*** Records to process Section Begins ***
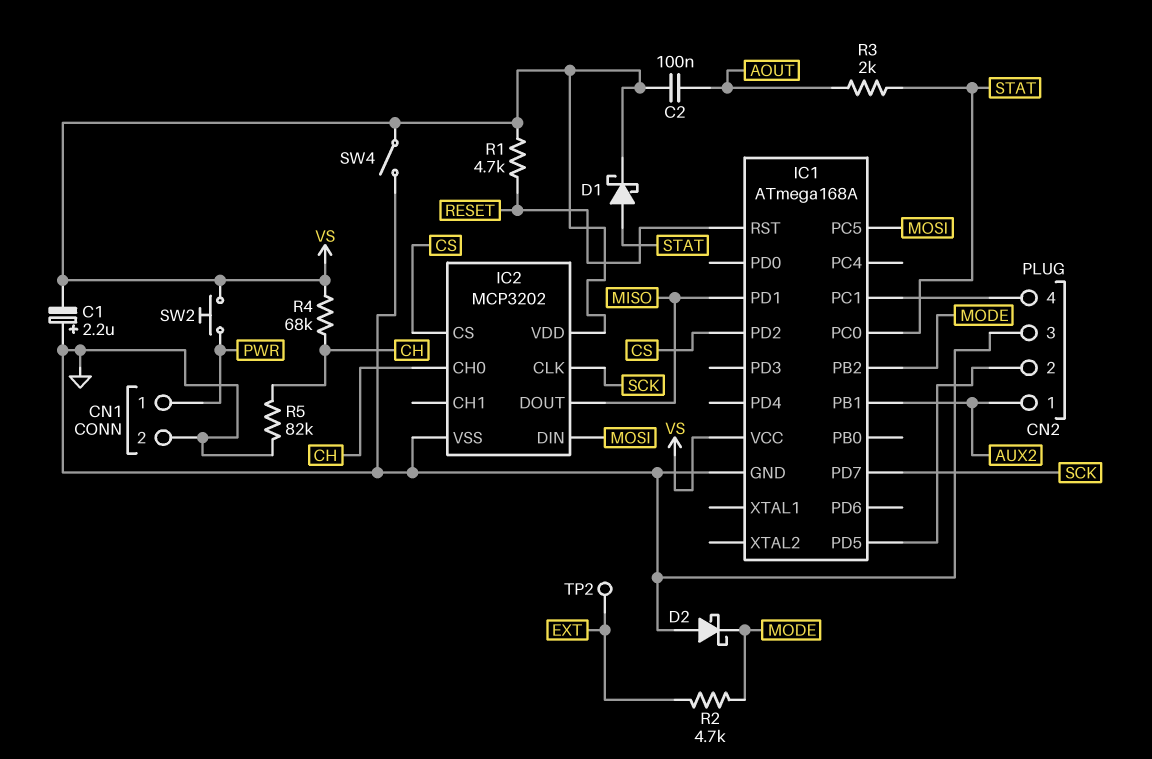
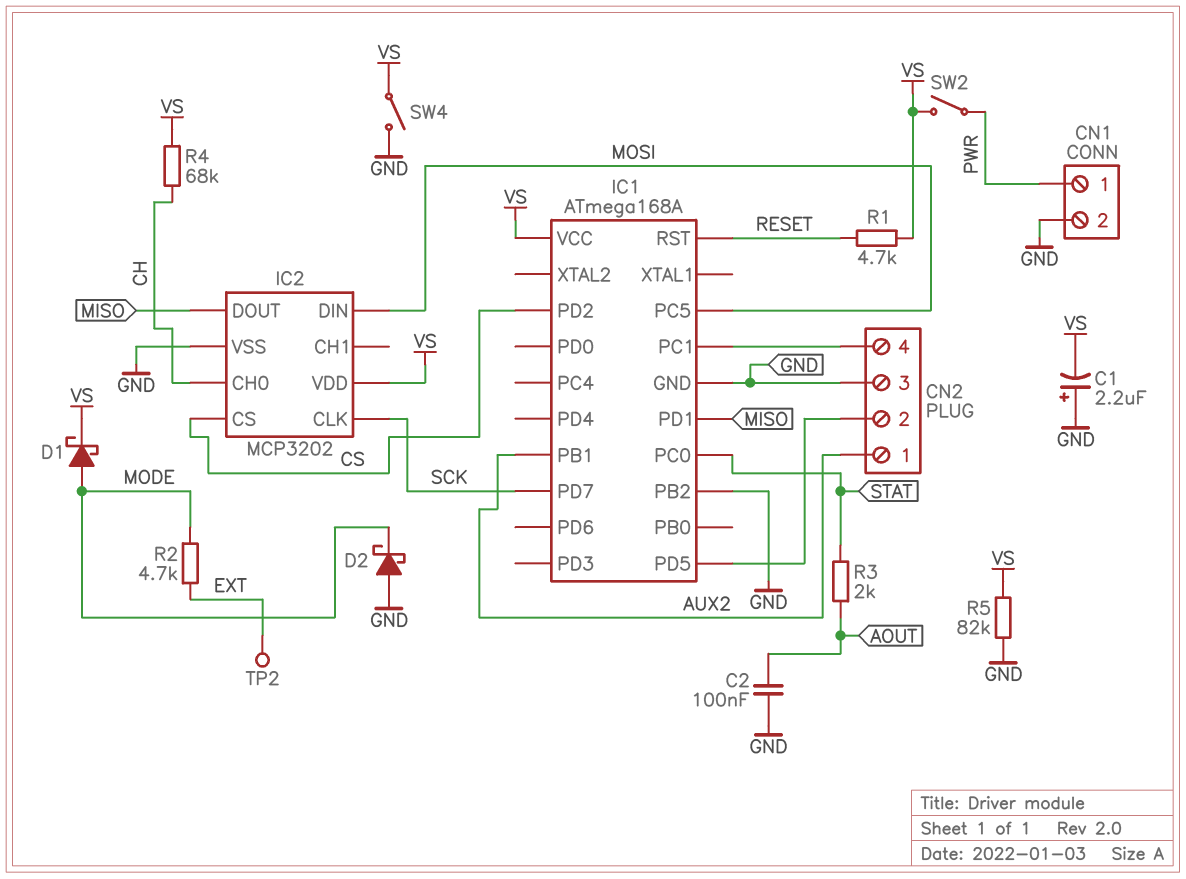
C2: 100nF (AOUT, VS) -> 100nF (AOUT, GND)
D1: schottky (A STAT, K VS) -> schottky (A MODE, K VS)
IC1 pin PB2: MODE -> GND
R5: 82k (CH, GND) -> 82k (GND, VS)
SW2: button (PWR, VS) -> switch (PWR, VS)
*** Records to process Section Ends ***
The word "MODE" appears in some lines above. Return every one of those lines.

> [Task output]
D1: schottky (A STAT, K VS) -> schottky (A MODE, K VS)
IC1 pin PB2: MODE -> GND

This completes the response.